*Task description:* Copy exactly, and only, the lines between the start of the entries below and the line containing "blue lamp (308, 508)", both inclusive. Omit pictures.

# # # #

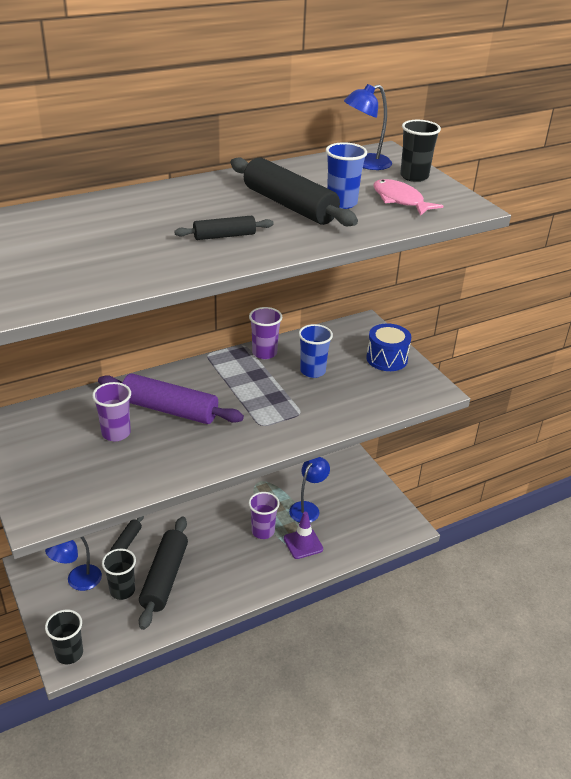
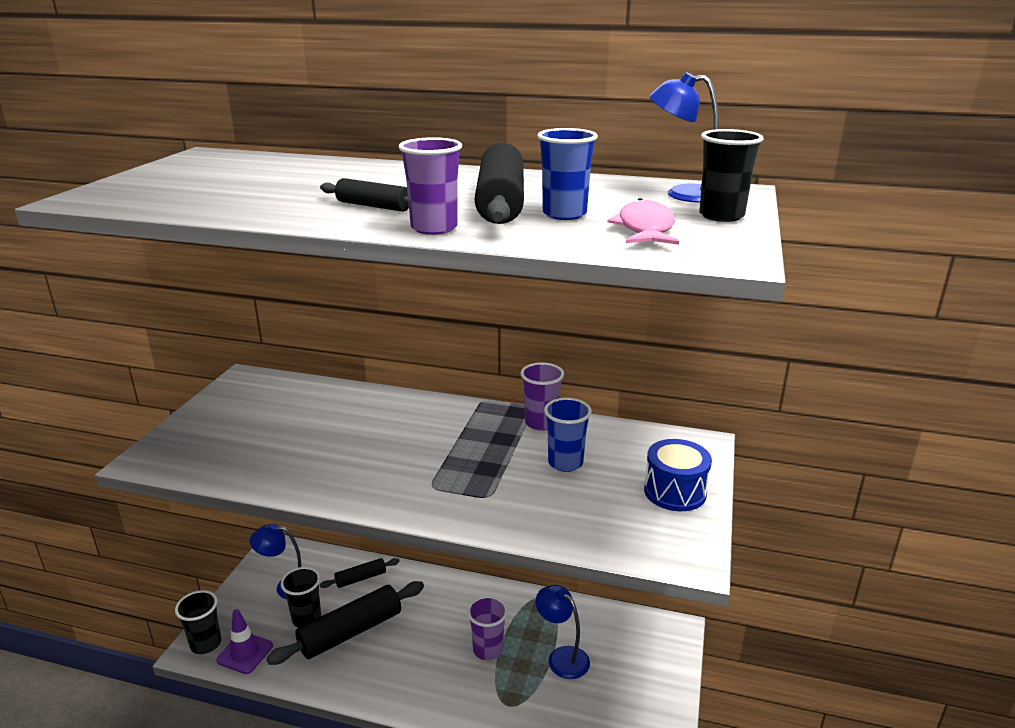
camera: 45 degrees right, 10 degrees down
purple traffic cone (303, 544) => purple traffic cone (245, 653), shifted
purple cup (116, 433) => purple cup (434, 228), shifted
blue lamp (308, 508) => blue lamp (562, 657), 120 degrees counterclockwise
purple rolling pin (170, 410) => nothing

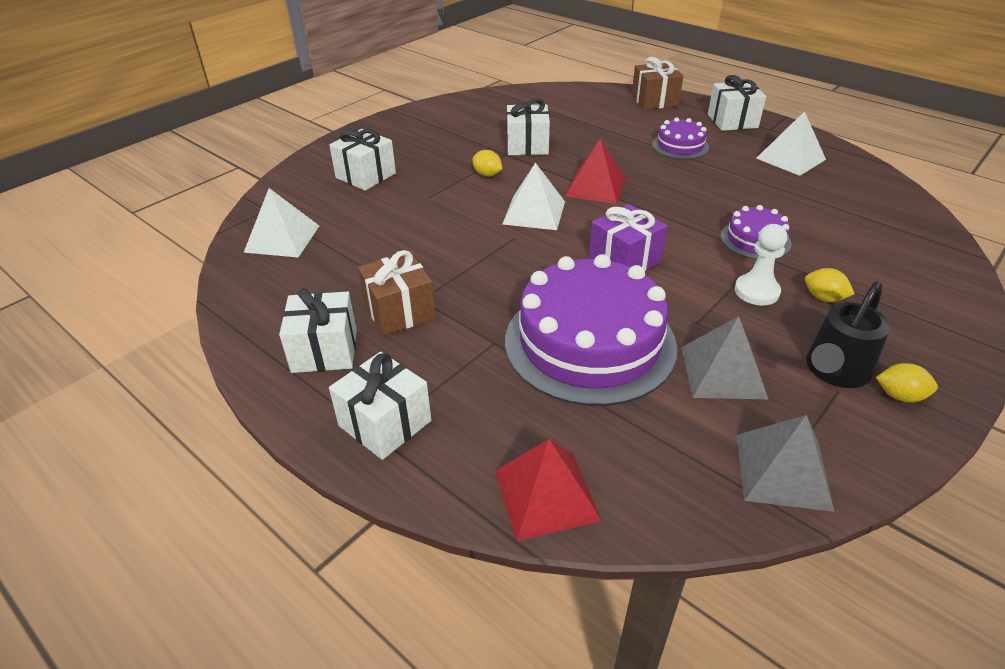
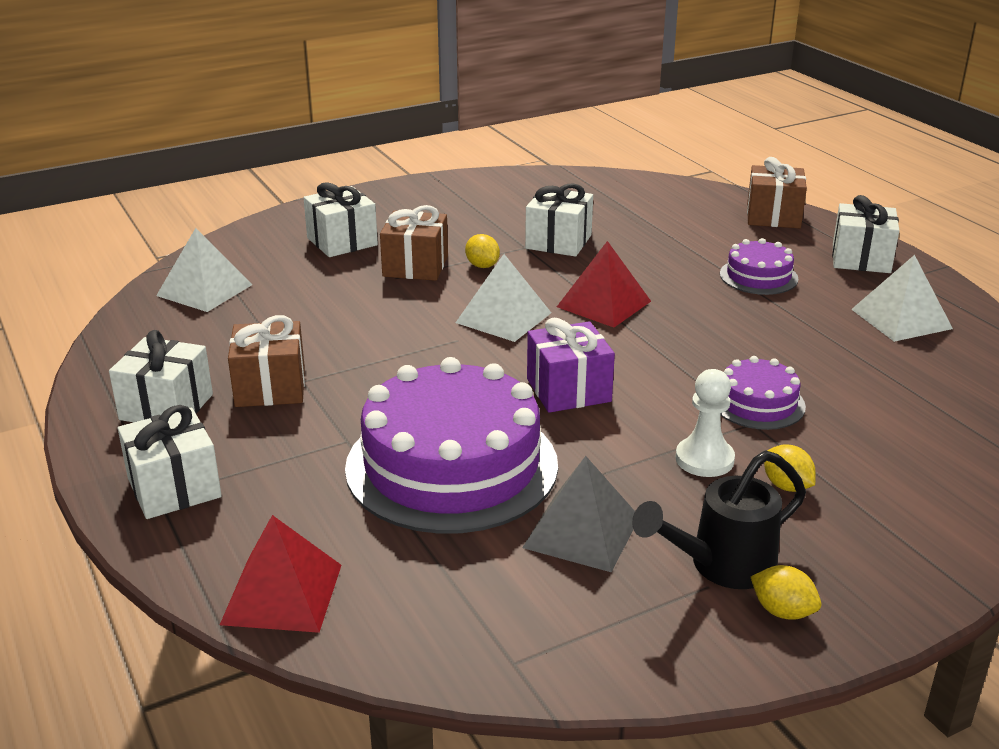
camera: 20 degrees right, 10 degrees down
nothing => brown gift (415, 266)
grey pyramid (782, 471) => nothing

# # # #

*Problem solution:*
camera: 45 degrees right, 10 degrees down
purple traffic cone (303, 544) => purple traffic cone (245, 653), shifted
purple cup (116, 433) => purple cup (434, 228), shifted
blue lamp (308, 508) => blue lamp (562, 657), 120 degrees counterclockwise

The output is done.